** MATERIAL FOR THIS EXERCISE follows **

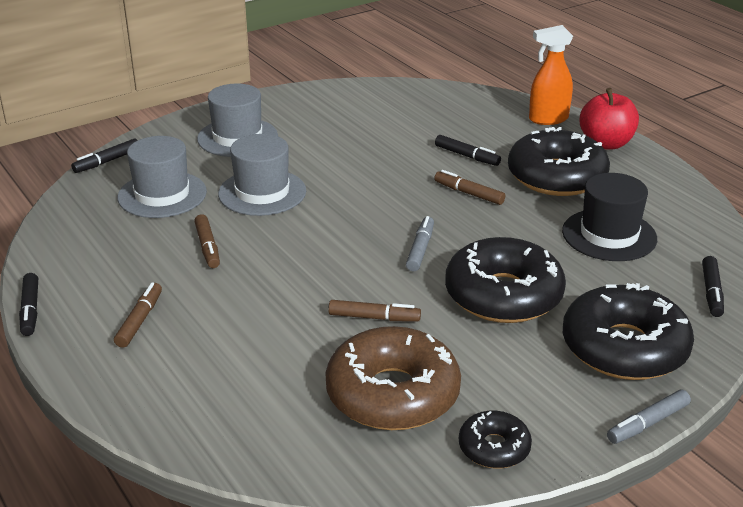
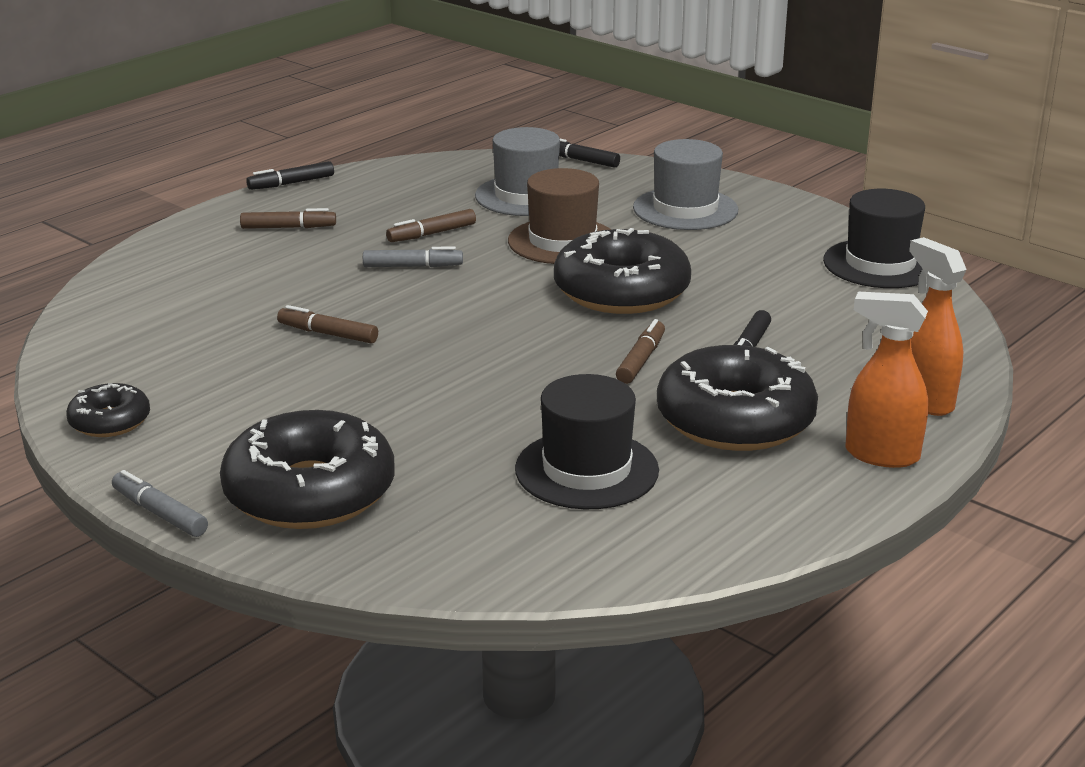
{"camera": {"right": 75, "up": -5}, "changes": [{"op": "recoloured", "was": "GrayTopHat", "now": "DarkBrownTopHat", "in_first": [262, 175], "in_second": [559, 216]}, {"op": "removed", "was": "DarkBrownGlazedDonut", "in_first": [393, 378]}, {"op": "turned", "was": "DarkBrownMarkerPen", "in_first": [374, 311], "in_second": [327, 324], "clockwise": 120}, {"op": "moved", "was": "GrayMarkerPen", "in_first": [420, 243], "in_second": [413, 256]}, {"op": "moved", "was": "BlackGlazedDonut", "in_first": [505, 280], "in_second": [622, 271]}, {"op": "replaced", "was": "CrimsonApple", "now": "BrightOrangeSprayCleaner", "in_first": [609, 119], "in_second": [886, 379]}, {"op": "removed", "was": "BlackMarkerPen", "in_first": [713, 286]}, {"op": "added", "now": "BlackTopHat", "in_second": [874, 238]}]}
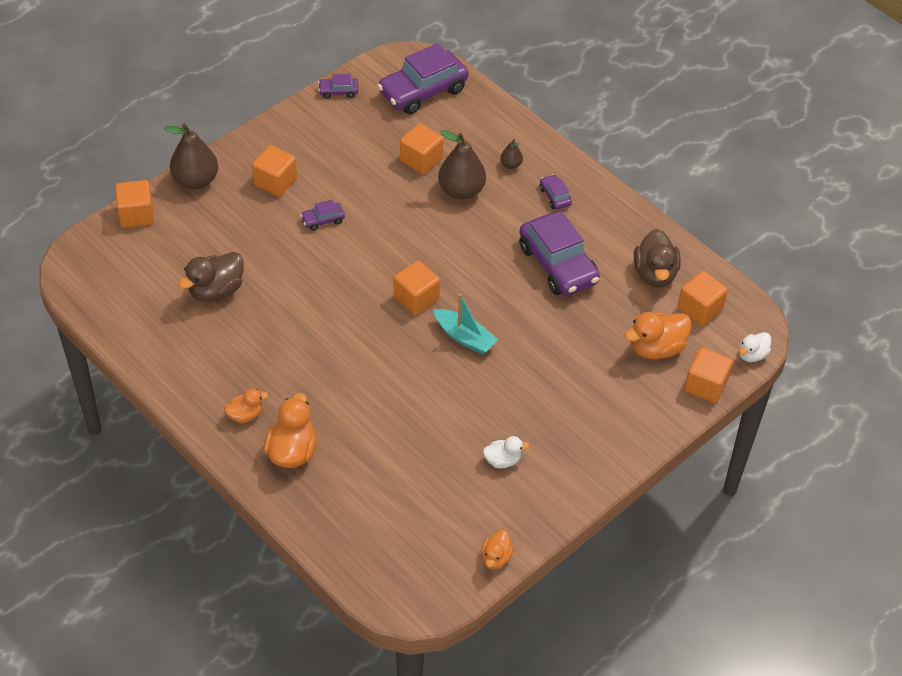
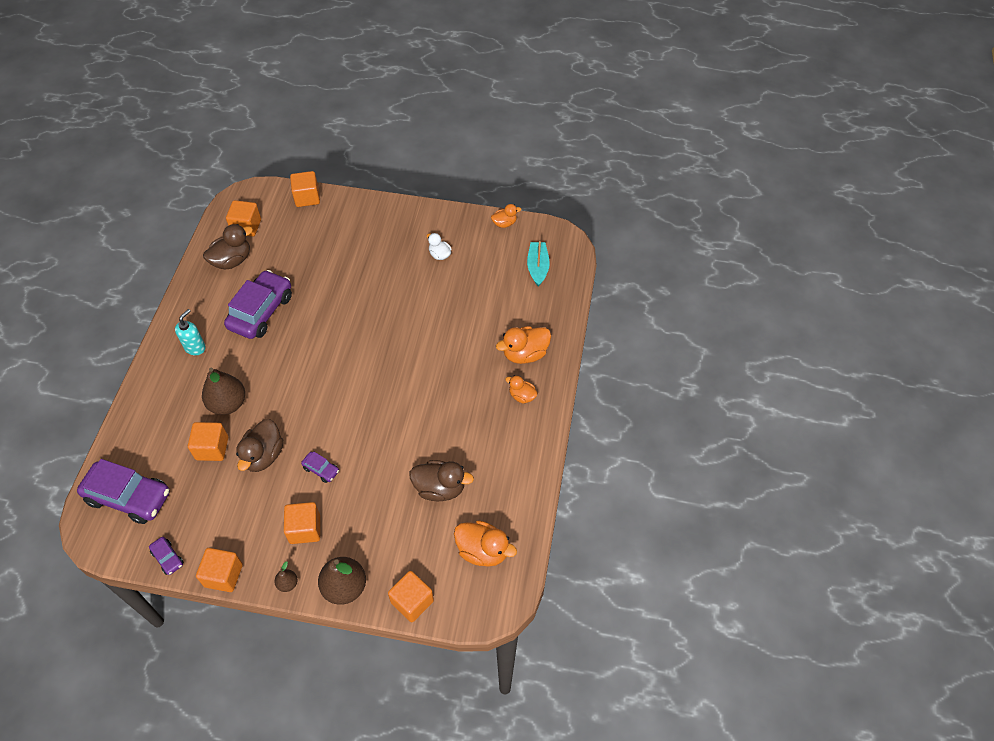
{"camera": {"right": -125, "up": 5}, "changes": [{"op": "moved", "was": "BrightOrangeBlock", "in_first": [417, 287], "in_second": [219, 570]}, {"op": "moved", "was": "TurquoiseToyBoat", "in_first": [465, 323], "in_second": [538, 264]}, {"op": "moved", "was": "DarkBrownToyPear", "in_first": [511, 154], "in_second": [285, 576]}, {"op": "replaced", "was": "PurpleCar", "now": "TurquoisePumpBottle", "in_first": [556, 191], "in_second": [190, 332]}, {"op": "moved", "was": "BrightOrangeToyDuck", "in_first": [658, 335], "in_second": [485, 543]}, {"op": "removed", "was": "PureWhiteToyDuck", "in_first": [755, 347]}, {"op": "added", "now": "DarkBrownToyDuck", "in_second": [259, 445]}]}
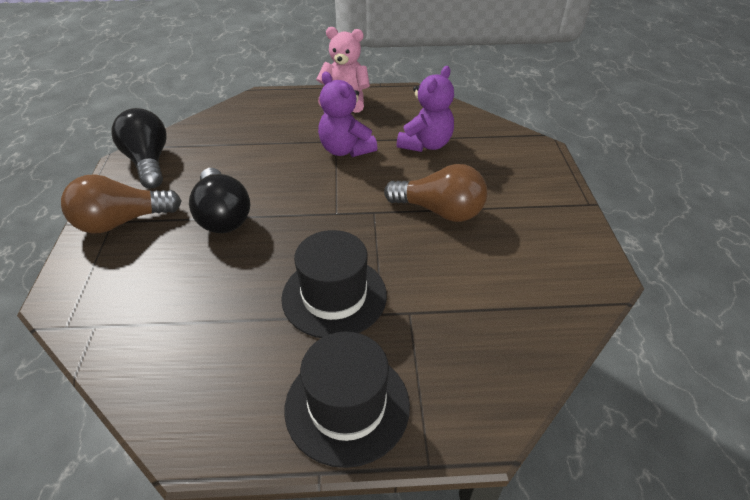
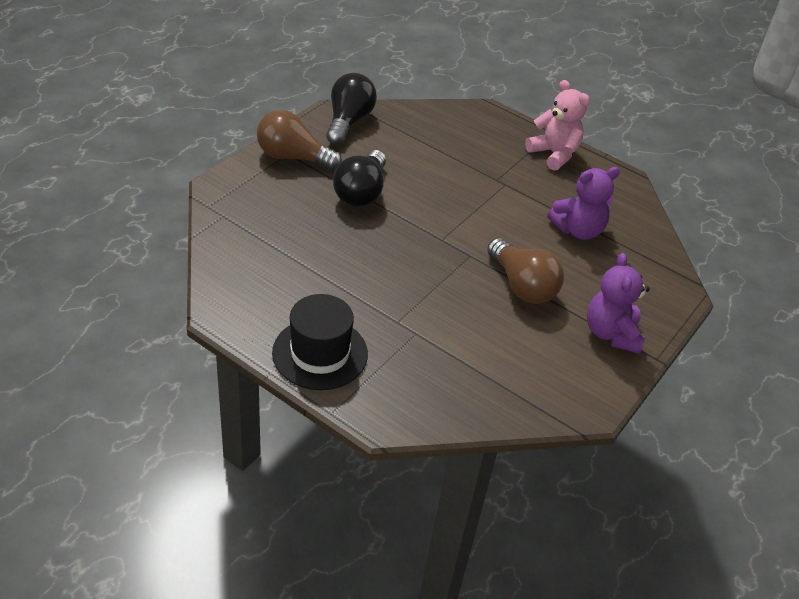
{"camera": {"right": 35, "up": 0}, "changes": [{"op": "removed", "was": "BlackTopHat", "in_first": [334, 284]}, {"op": "moved", "was": "PurpleStuffedBear", "in_first": [348, 114], "in_second": [618, 303]}]}
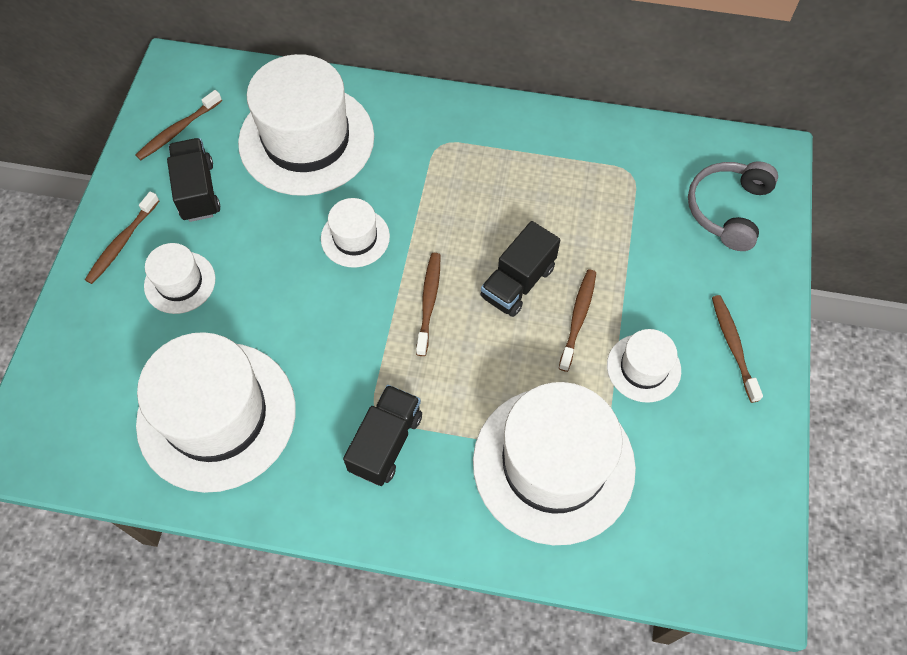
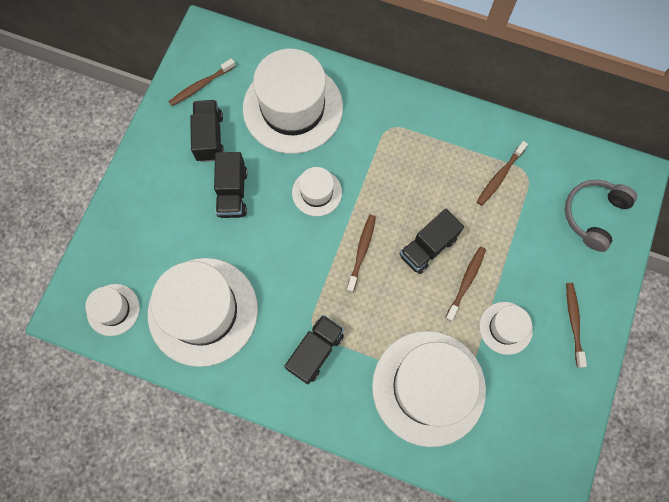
{"camera": {"right": 10, "up": 10}, "changes": [{"op": "moved", "was": "DarkBrownToothbrush", "in_first": [122, 237], "in_second": [502, 173]}, {"op": "moved", "was": "PureWhiteTopHat", "in_first": [180, 278], "in_second": [112, 310]}, {"op": "added", "now": "BlackTruck", "in_second": [231, 185]}]}
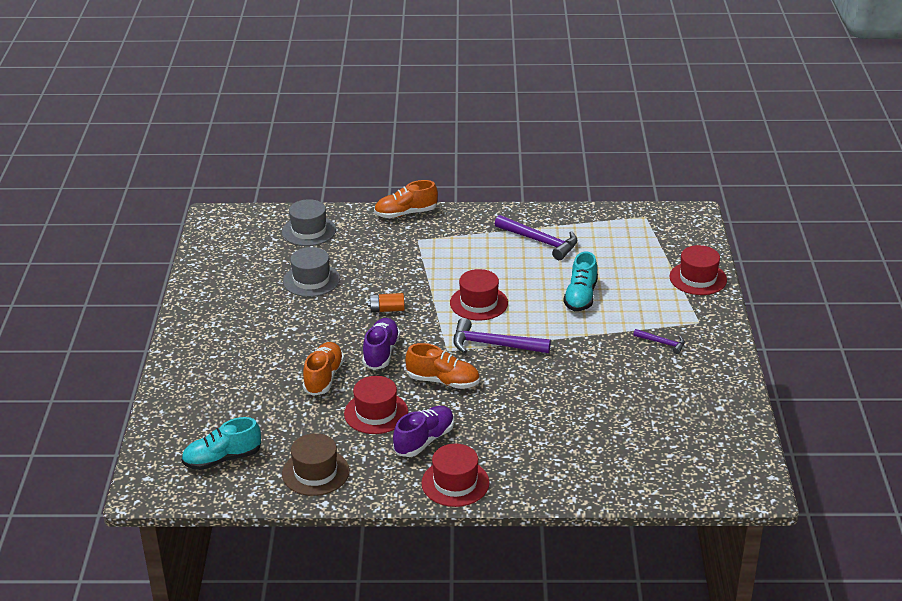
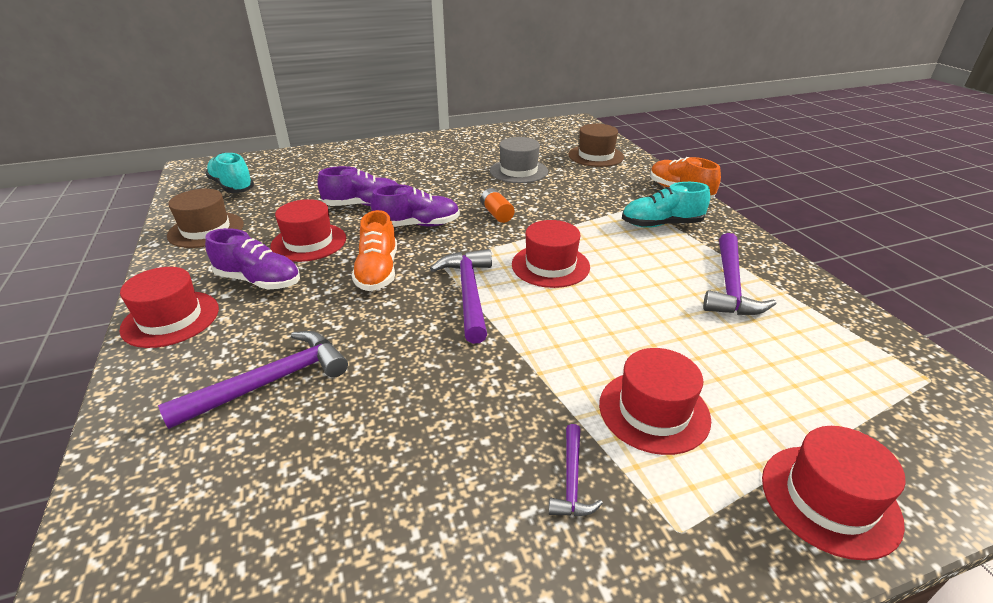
{"camera": {"right": 70, "up": 0}, "changes": [{"op": "recoloured", "was": "GrayTopHat", "now": "DarkBrownTopHat", "in_first": [309, 222], "in_second": [596, 145]}, {"op": "recoloured", "was": "BrightOrangeShoe", "now": "PurpleShoe", "in_first": [323, 369], "in_second": [357, 186]}, {"op": "moved", "was": "TurquoiseShoe", "in_first": [580, 281], "in_second": [666, 205]}, {"op": "added", "now": "PurpleHammer", "in_second": [253, 380]}, {"op": "added", "now": "CrimsonTopHat", "in_second": [655, 401]}]}
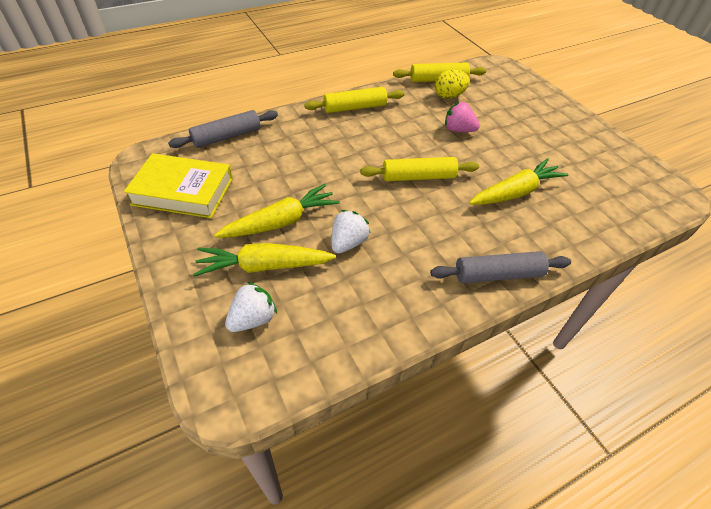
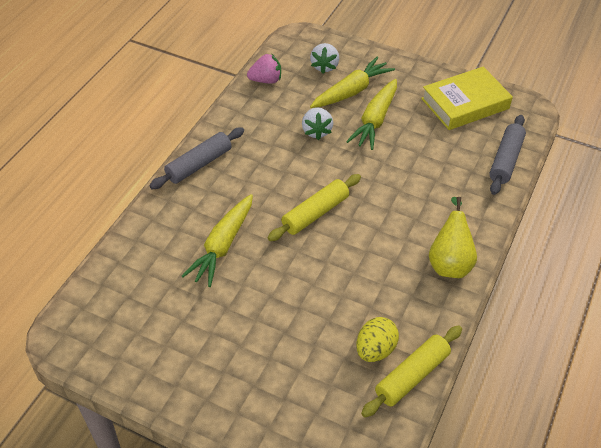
{"camera": {"right": 145, "up": 0}, "changes": [{"op": "replaced", "was": "YellowPastryRoller", "now": "YellowToyPear", "in_first": [354, 100], "in_second": [453, 237]}, {"op": "moved", "was": "RosyBerry", "in_first": [462, 117], "in_second": [264, 68]}]}
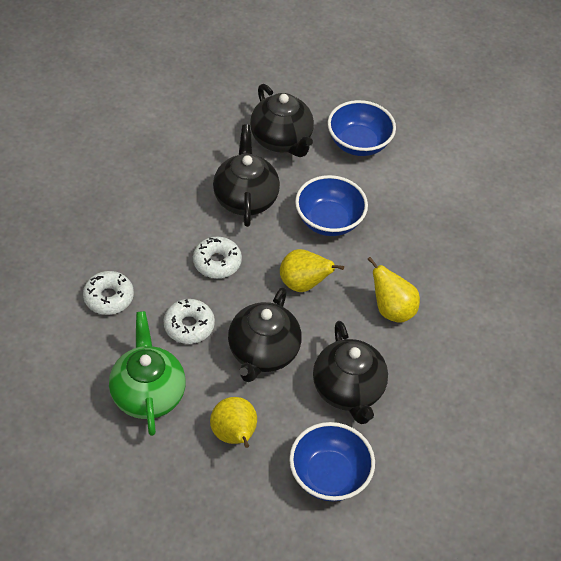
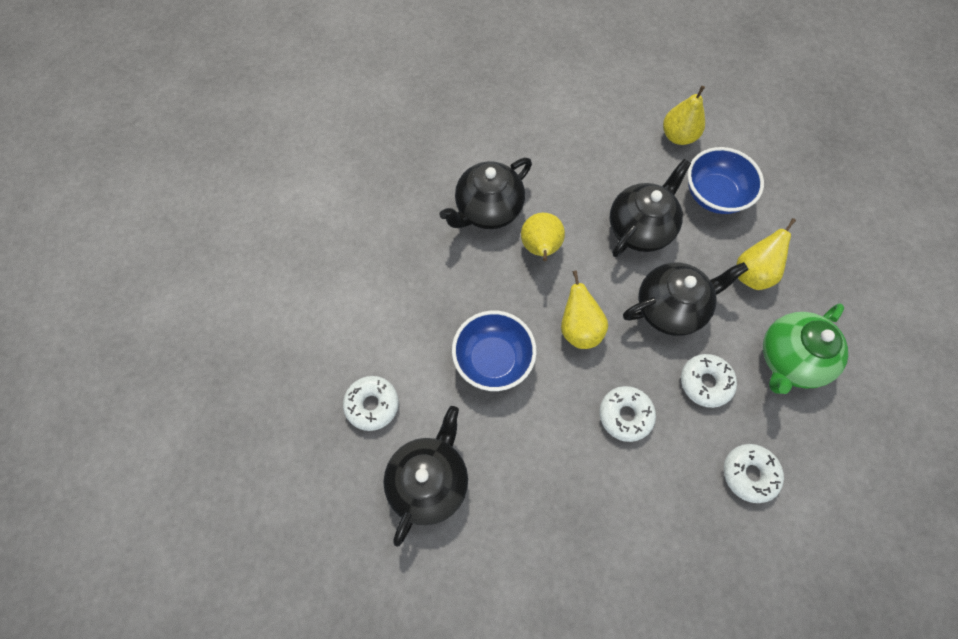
{"camera": {"right": -125, "up": 15}, "changes": [{"op": "moved", "was": "BlackTeaPot", "in_first": [246, 176], "in_second": [485, 193]}, {"op": "replaced", "was": "RoyalBlueServingBowl", "now": "PureWhiteGlazedDonut", "in_first": [362, 128], "in_second": [371, 403]}, {"op": "added", "now": "YellowToyPear", "in_second": [684, 115]}]}
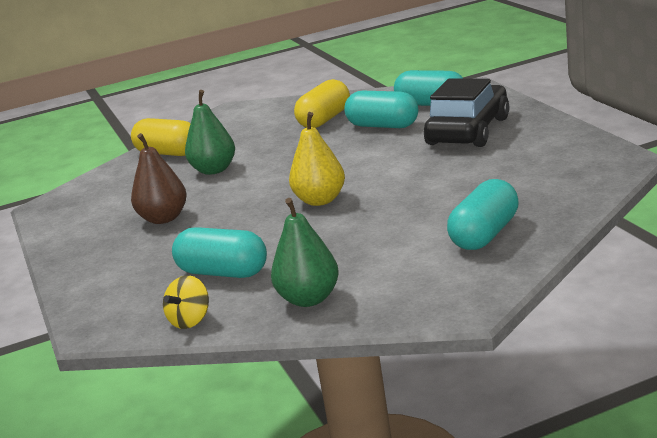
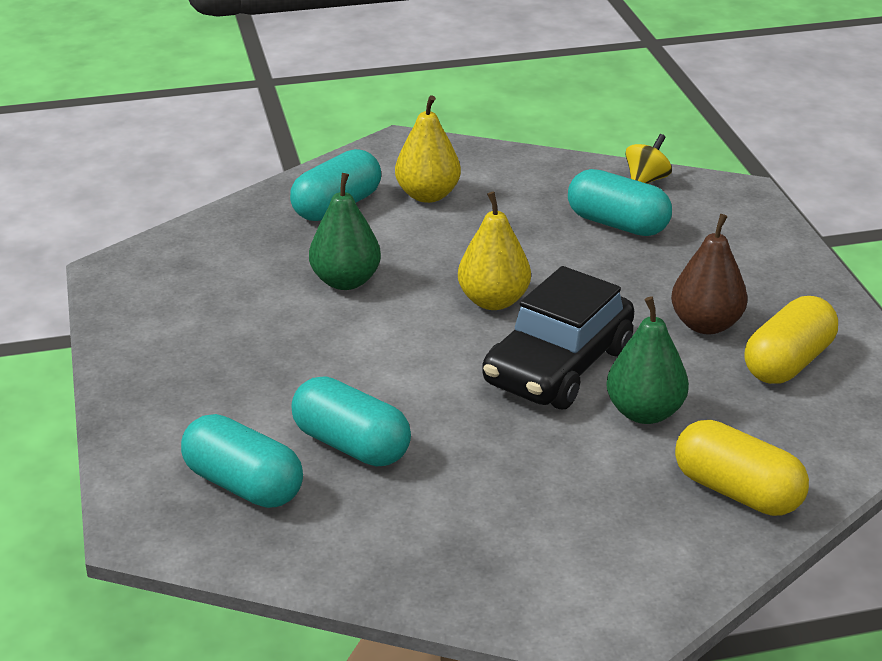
{"camera": {"right": -175, "up": 10}, "changes": [{"op": "moved", "was": "GreenToyPear", "in_first": [305, 252], "in_second": [345, 231]}, {"op": "moved", "was": "YellowCapsule", "in_first": [322, 103], "in_second": [791, 340]}, {"op": "moved", "was": "BlackCar", "in_first": [466, 112], "in_second": [558, 337]}, {"op": "added", "now": "YellowToyPear", "in_second": [428, 149]}]}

** End of MATERIAL FOR THIS EXERCISE **

▶ PROBLEM DESCRIPTION:
Copy the data verbatim, skipping any image it holds.

▶ RESULT FOR THIS EXERCISE:
{"camera": {"right": 75, "up": -5}, "changes": [{"op": "recoloured", "was": "GrayTopHat", "now": "DarkBrownTopHat", "in_first": [262, 175], "in_second": [559, 216]}, {"op": "removed", "was": "DarkBrownGlazedDonut", "in_first": [393, 378]}, {"op": "turned", "was": "DarkBrownMarkerPen", "in_first": [374, 311], "in_second": [327, 324], "clockwise": 120}, {"op": "moved", "was": "GrayMarkerPen", "in_first": [420, 243], "in_second": [413, 256]}, {"op": "moved", "was": "BlackGlazedDonut", "in_first": [505, 280], "in_second": [622, 271]}, {"op": "replaced", "was": "CrimsonApple", "now": "BrightOrangeSprayCleaner", "in_first": [609, 119], "in_second": [886, 379]}, {"op": "removed", "was": "BlackMarkerPen", "in_first": [713, 286]}, {"op": "added", "now": "BlackTopHat", "in_second": [874, 238]}]}
{"camera": {"right": -125, "up": 5}, "changes": [{"op": "moved", "was": "BrightOrangeBlock", "in_first": [417, 287], "in_second": [219, 570]}, {"op": "moved", "was": "TurquoiseToyBoat", "in_first": [465, 323], "in_second": [538, 264]}, {"op": "moved", "was": "DarkBrownToyPear", "in_first": [511, 154], "in_second": [285, 576]}, {"op": "replaced", "was": "PurpleCar", "now": "TurquoisePumpBottle", "in_first": [556, 191], "in_second": [190, 332]}, {"op": "moved", "was": "BrightOrangeToyDuck", "in_first": [658, 335], "in_second": [485, 543]}, {"op": "removed", "was": "PureWhiteToyDuck", "in_first": [755, 347]}, {"op": "added", "now": "DarkBrownToyDuck", "in_second": [259, 445]}]}
{"camera": {"right": 35, "up": 0}, "changes": [{"op": "removed", "was": "BlackTopHat", "in_first": [334, 284]}, {"op": "moved", "was": "PurpleStuffedBear", "in_first": [348, 114], "in_second": [618, 303]}]}
{"camera": {"right": 10, "up": 10}, "changes": [{"op": "moved", "was": "DarkBrownToothbrush", "in_first": [122, 237], "in_second": [502, 173]}, {"op": "moved", "was": "PureWhiteTopHat", "in_first": [180, 278], "in_second": [112, 310]}, {"op": "added", "now": "BlackTruck", "in_second": [231, 185]}]}
{"camera": {"right": 70, "up": 0}, "changes": [{"op": "recoloured", "was": "GrayTopHat", "now": "DarkBrownTopHat", "in_first": [309, 222], "in_second": [596, 145]}, {"op": "recoloured", "was": "BrightOrangeShoe", "now": "PurpleShoe", "in_first": [323, 369], "in_second": [357, 186]}, {"op": "moved", "was": "TurquoiseShoe", "in_first": [580, 281], "in_second": [666, 205]}, {"op": "added", "now": "PurpleHammer", "in_second": [253, 380]}, {"op": "added", "now": "CrimsonTopHat", "in_second": [655, 401]}]}
{"camera": {"right": 145, "up": 0}, "changes": [{"op": "replaced", "was": "YellowPastryRoller", "now": "YellowToyPear", "in_first": [354, 100], "in_second": [453, 237]}, {"op": "moved", "was": "RosyBerry", "in_first": [462, 117], "in_second": [264, 68]}]}
{"camera": {"right": -125, "up": 15}, "changes": [{"op": "moved", "was": "BlackTeaPot", "in_first": [246, 176], "in_second": [485, 193]}, {"op": "replaced", "was": "RoyalBlueServingBowl", "now": "PureWhiteGlazedDonut", "in_first": [362, 128], "in_second": [371, 403]}, {"op": "added", "now": "YellowToyPear", "in_second": [684, 115]}]}
{"camera": {"right": -175, "up": 10}, "changes": [{"op": "moved", "was": "GreenToyPear", "in_first": [305, 252], "in_second": [345, 231]}, {"op": "moved", "was": "YellowCapsule", "in_first": [322, 103], "in_second": [791, 340]}, {"op": "moved", "was": "BlackCar", "in_first": [466, 112], "in_second": [558, 337]}, {"op": "added", "now": "YellowToyPear", "in_second": [428, 149]}]}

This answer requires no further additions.